■ **INSTRUCTION**
Copy every line of the records below without changing anything, leaving out the picture lines.

------ RAW DATA ------

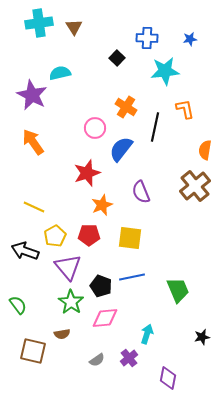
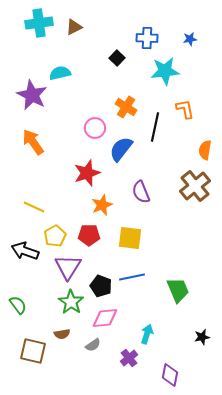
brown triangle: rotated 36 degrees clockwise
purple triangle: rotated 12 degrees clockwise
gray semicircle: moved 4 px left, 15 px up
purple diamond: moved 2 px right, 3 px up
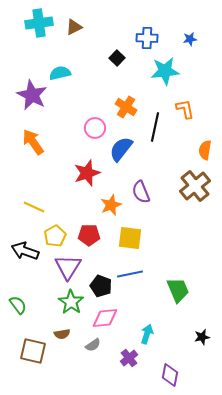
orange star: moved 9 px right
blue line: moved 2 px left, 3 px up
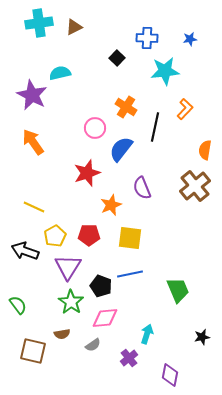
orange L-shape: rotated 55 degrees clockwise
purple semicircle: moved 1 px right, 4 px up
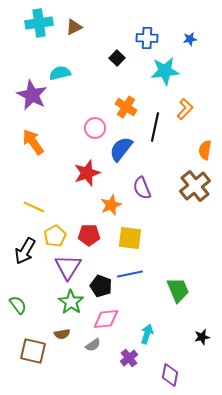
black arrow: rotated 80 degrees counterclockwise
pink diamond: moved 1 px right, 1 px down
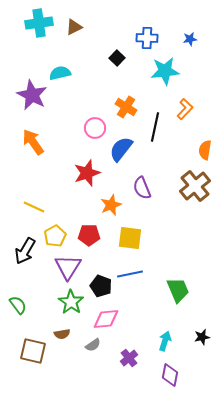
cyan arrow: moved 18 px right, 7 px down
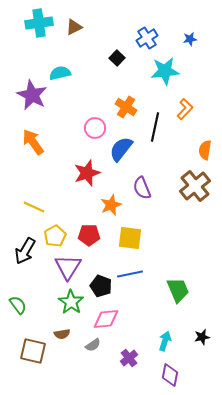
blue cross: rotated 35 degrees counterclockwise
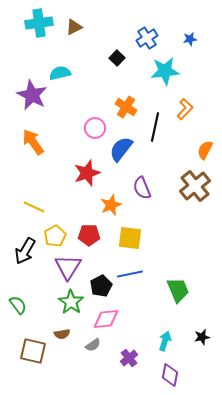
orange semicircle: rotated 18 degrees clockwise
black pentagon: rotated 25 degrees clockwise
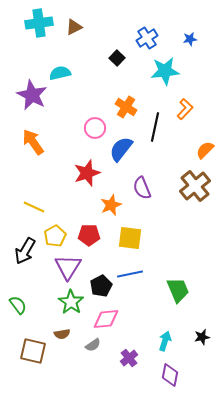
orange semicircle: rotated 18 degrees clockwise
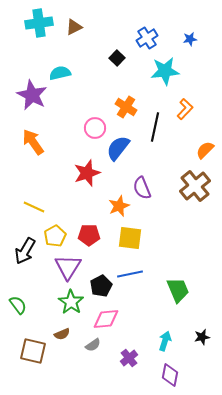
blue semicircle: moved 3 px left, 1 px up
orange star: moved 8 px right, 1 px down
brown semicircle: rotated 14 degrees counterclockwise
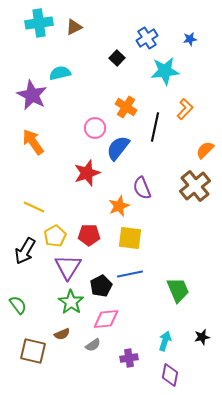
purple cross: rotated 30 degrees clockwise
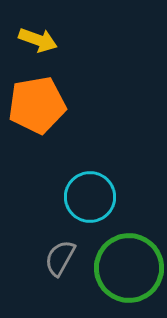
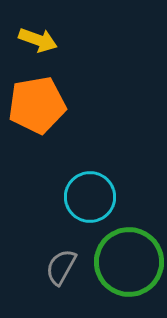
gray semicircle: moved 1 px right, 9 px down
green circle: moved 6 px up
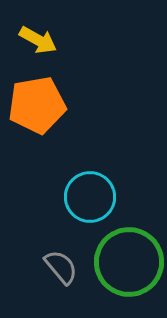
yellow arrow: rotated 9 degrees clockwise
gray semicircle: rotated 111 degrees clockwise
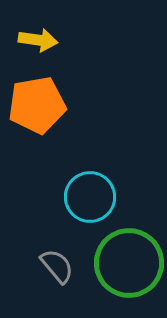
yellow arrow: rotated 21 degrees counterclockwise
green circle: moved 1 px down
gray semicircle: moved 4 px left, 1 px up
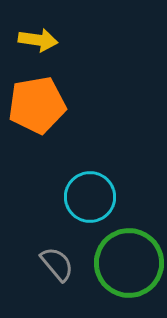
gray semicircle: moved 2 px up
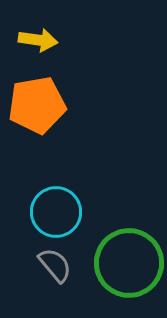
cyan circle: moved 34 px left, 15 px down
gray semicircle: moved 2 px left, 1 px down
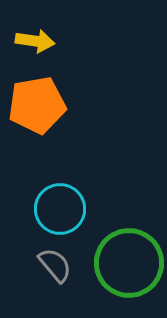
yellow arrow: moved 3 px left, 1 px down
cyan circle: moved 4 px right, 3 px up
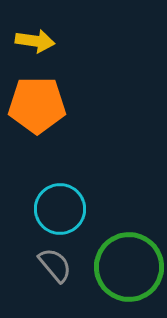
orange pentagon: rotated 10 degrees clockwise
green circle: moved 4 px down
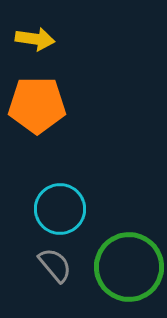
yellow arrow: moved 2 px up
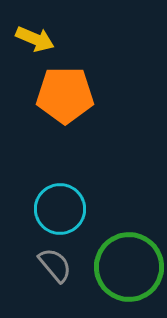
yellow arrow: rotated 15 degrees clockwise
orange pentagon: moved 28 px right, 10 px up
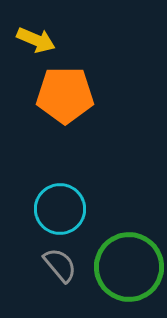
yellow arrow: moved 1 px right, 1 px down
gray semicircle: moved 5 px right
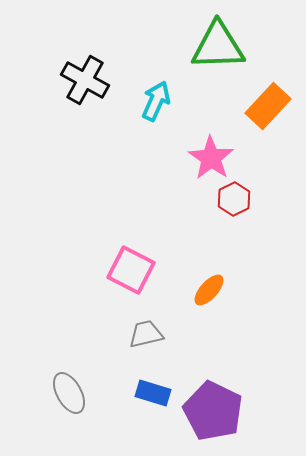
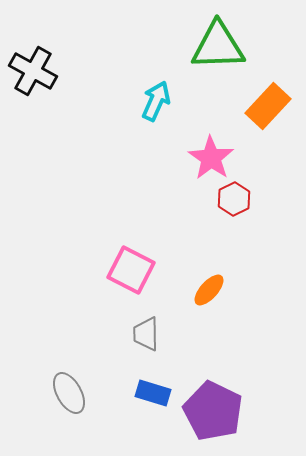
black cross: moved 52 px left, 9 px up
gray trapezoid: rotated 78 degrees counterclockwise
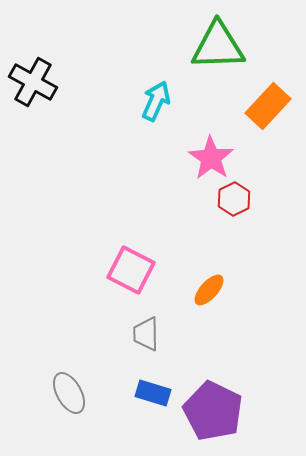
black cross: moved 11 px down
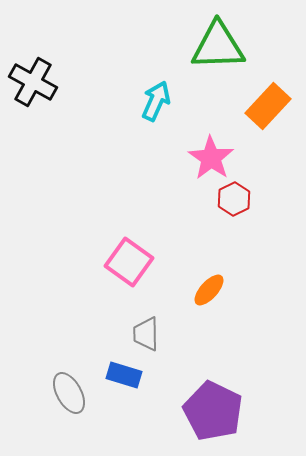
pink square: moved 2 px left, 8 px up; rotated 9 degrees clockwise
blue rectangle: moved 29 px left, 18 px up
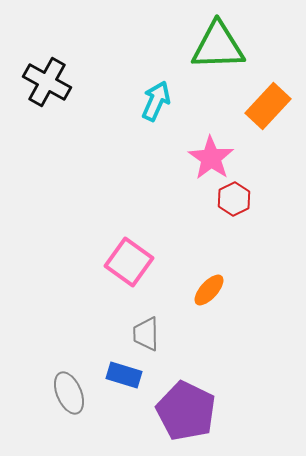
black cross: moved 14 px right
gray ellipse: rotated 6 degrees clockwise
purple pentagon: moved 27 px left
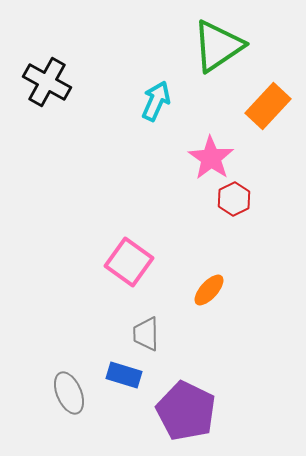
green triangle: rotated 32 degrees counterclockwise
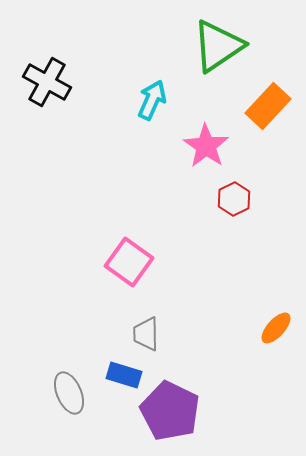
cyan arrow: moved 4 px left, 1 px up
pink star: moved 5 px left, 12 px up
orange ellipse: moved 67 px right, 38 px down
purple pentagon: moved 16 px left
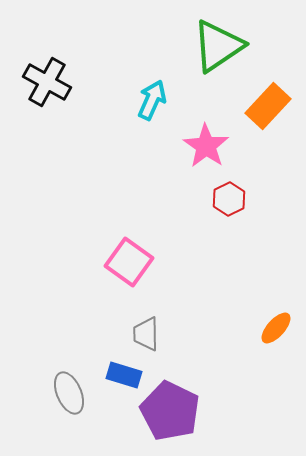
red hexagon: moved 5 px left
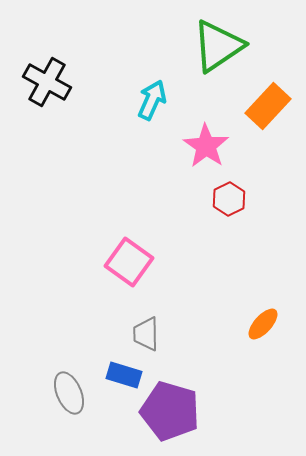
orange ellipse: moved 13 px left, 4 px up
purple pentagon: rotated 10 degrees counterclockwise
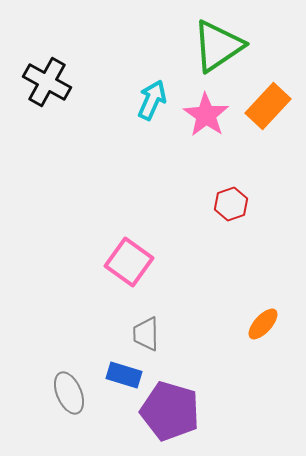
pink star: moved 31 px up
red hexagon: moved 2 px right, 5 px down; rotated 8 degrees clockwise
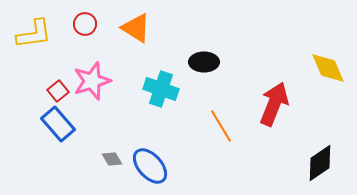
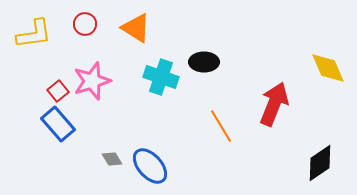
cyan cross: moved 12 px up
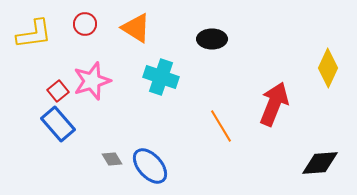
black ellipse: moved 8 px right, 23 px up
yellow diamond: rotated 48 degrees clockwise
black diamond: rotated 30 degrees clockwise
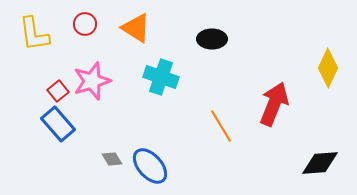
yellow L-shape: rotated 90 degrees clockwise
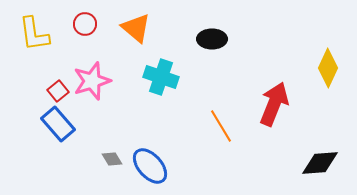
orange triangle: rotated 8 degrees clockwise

------

■ **EXERCISE RESPONSE**
brown triangle: rotated 36 degrees clockwise
purple triangle: rotated 12 degrees clockwise
gray semicircle: moved 4 px left, 15 px up
purple diamond: moved 2 px right, 3 px up
orange star: moved 9 px right
blue line: moved 2 px left, 3 px up
orange L-shape: rotated 55 degrees clockwise
purple semicircle: moved 1 px right, 4 px up
black arrow: rotated 80 degrees counterclockwise
pink diamond: moved 1 px right, 1 px down
cyan arrow: moved 18 px right, 7 px down
blue cross: rotated 35 degrees counterclockwise
orange semicircle: rotated 18 degrees clockwise
black pentagon: rotated 25 degrees clockwise
orange semicircle: rotated 18 degrees clockwise
blue semicircle: moved 3 px left, 1 px up
orange star: moved 8 px right, 1 px down
brown semicircle: rotated 14 degrees counterclockwise
purple cross: rotated 30 degrees clockwise
gray semicircle: moved 1 px right, 9 px down
green circle: moved 6 px up
yellow arrow: rotated 9 degrees clockwise
gray semicircle: rotated 111 degrees clockwise
yellow arrow: rotated 21 degrees counterclockwise
green circle: moved 1 px down
gray semicircle: moved 4 px left, 1 px up
gray semicircle: moved 2 px up
cyan circle: moved 34 px left, 15 px down
gray semicircle: moved 2 px left, 1 px down
yellow arrow: moved 3 px left, 1 px down
cyan circle: moved 4 px right, 3 px up
orange pentagon: rotated 10 degrees clockwise
green circle: moved 4 px down
yellow arrow: moved 2 px up
yellow arrow: rotated 15 degrees clockwise
orange pentagon: moved 28 px right, 10 px up
yellow arrow: moved 1 px right, 1 px down
gray semicircle: moved 5 px right
black cross: moved 52 px left, 9 px up
gray trapezoid: rotated 78 degrees counterclockwise
black cross: moved 11 px down
pink square: moved 2 px left, 8 px up; rotated 9 degrees clockwise
blue rectangle: moved 29 px left, 18 px up
black cross: moved 14 px right
gray ellipse: rotated 6 degrees clockwise
purple pentagon: moved 27 px left
green triangle: rotated 32 degrees counterclockwise
cyan arrow: moved 4 px left, 1 px up
pink star: moved 5 px left, 12 px up
orange ellipse: moved 67 px right, 38 px down
purple pentagon: moved 16 px left
red hexagon: moved 5 px left
orange ellipse: moved 13 px left, 4 px up
purple pentagon: rotated 10 degrees counterclockwise
pink star: moved 31 px up
red hexagon: moved 2 px right, 5 px down; rotated 8 degrees clockwise
cyan cross: moved 12 px up
black ellipse: moved 8 px right, 23 px up
yellow diamond: rotated 48 degrees clockwise
black diamond: rotated 30 degrees clockwise
yellow L-shape: rotated 90 degrees clockwise
orange triangle: rotated 8 degrees clockwise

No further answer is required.